* [AIM OF THE TASK]: Across the data below, how many lines have the word "nothing" in them? Respond with the number alone.

* [RECORDS PROVIDED]:
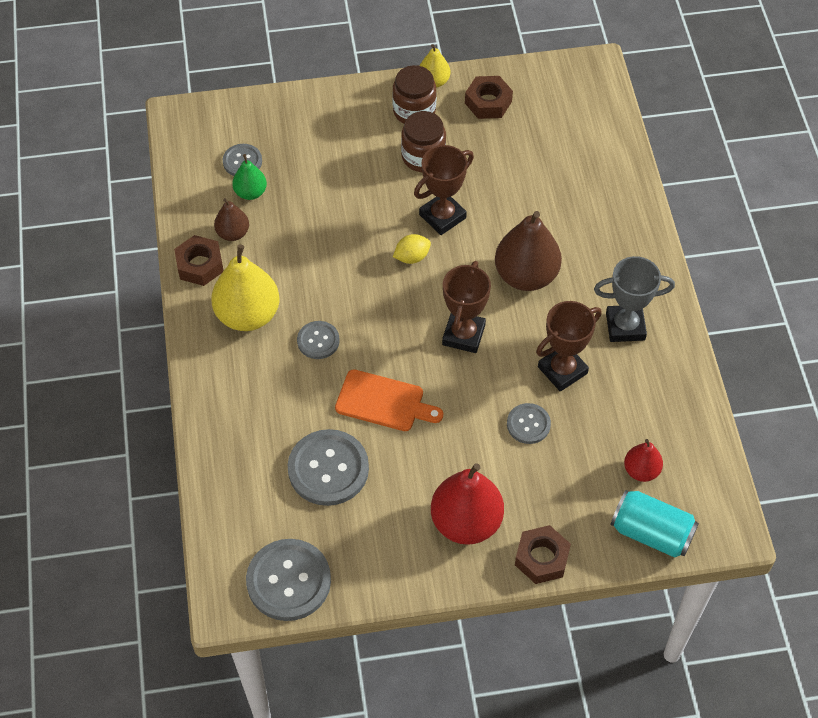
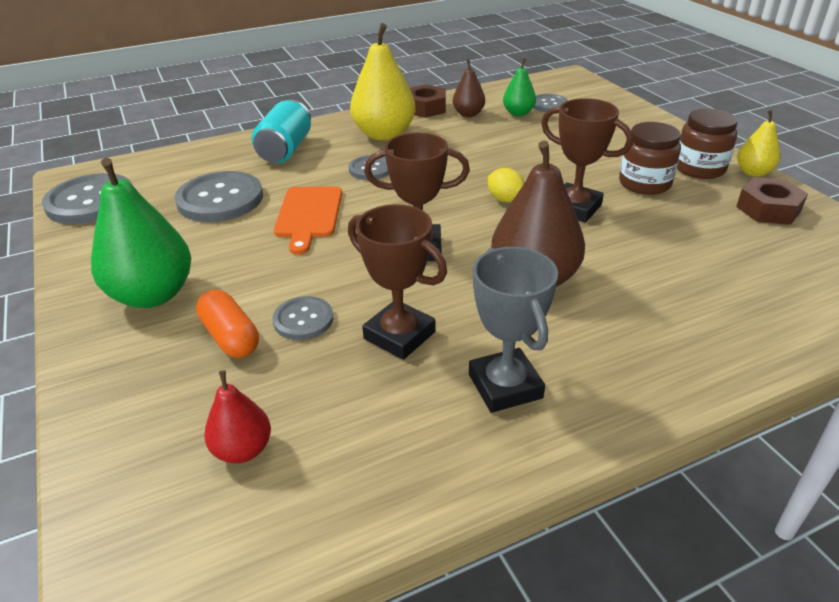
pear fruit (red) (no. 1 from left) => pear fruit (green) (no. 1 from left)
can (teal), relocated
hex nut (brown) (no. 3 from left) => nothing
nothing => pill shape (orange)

...

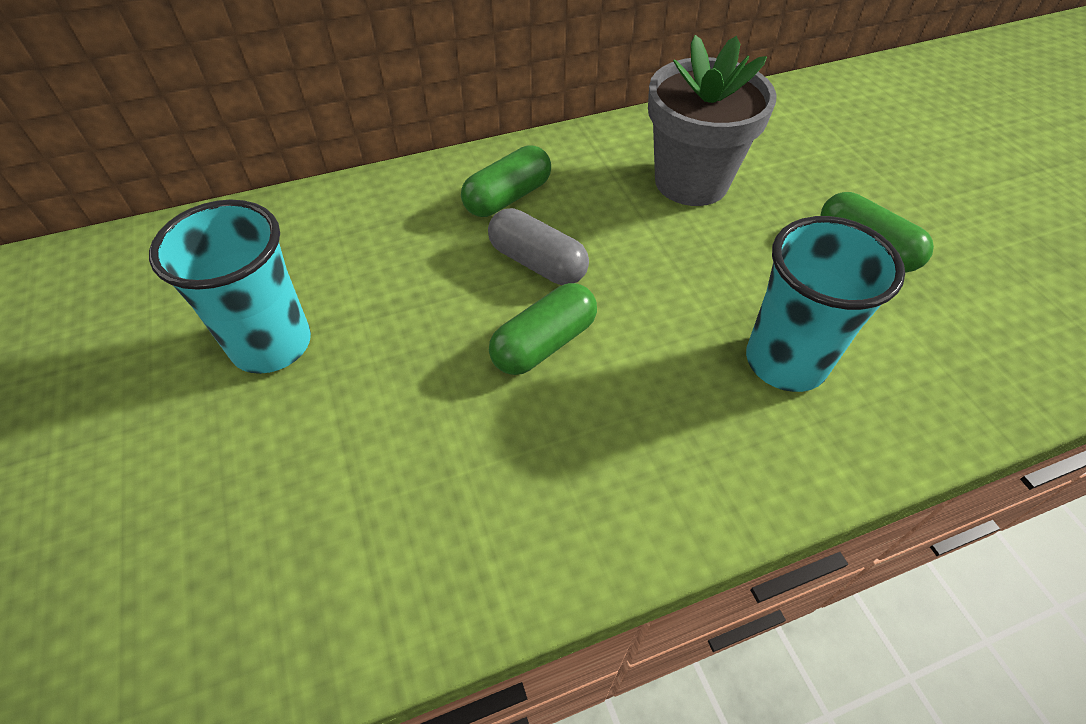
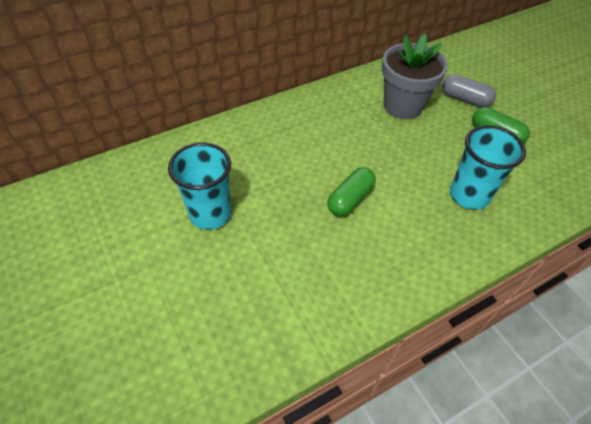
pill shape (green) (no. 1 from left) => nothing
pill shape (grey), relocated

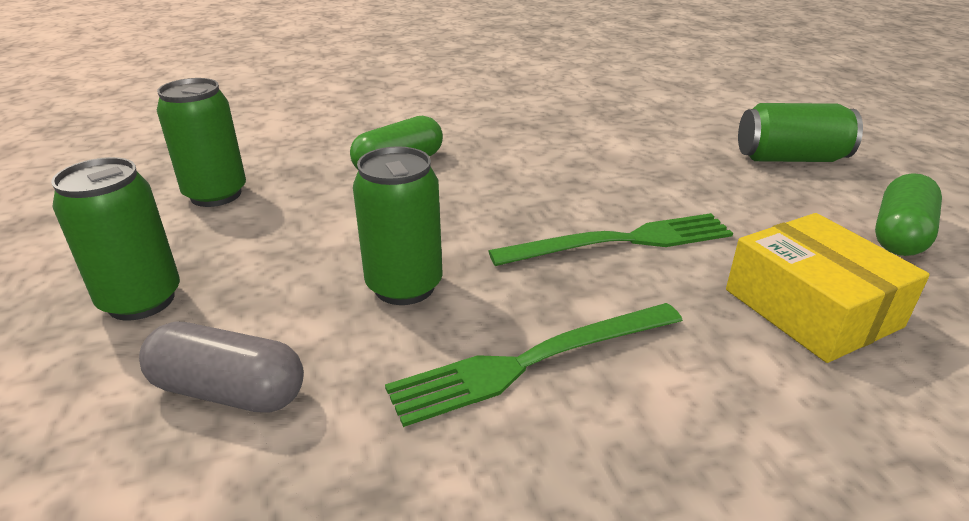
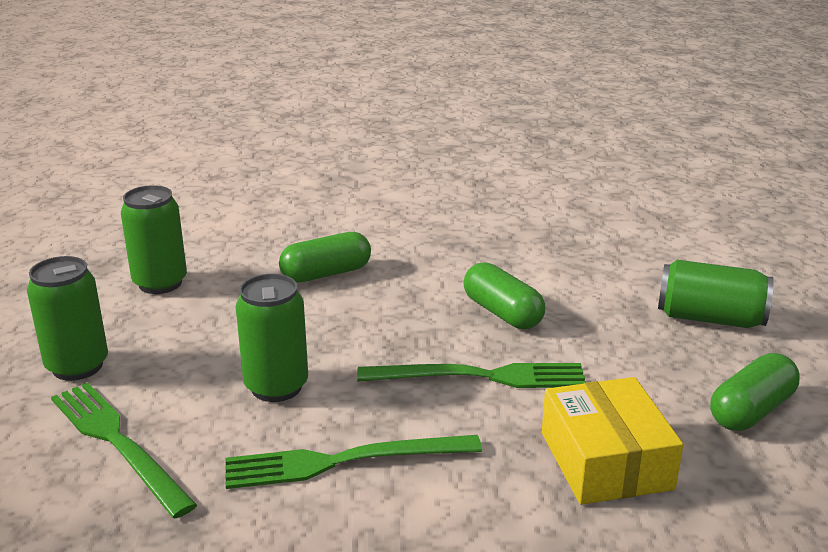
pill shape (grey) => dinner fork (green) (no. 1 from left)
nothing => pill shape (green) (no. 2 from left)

* [TASK RESULT]: 4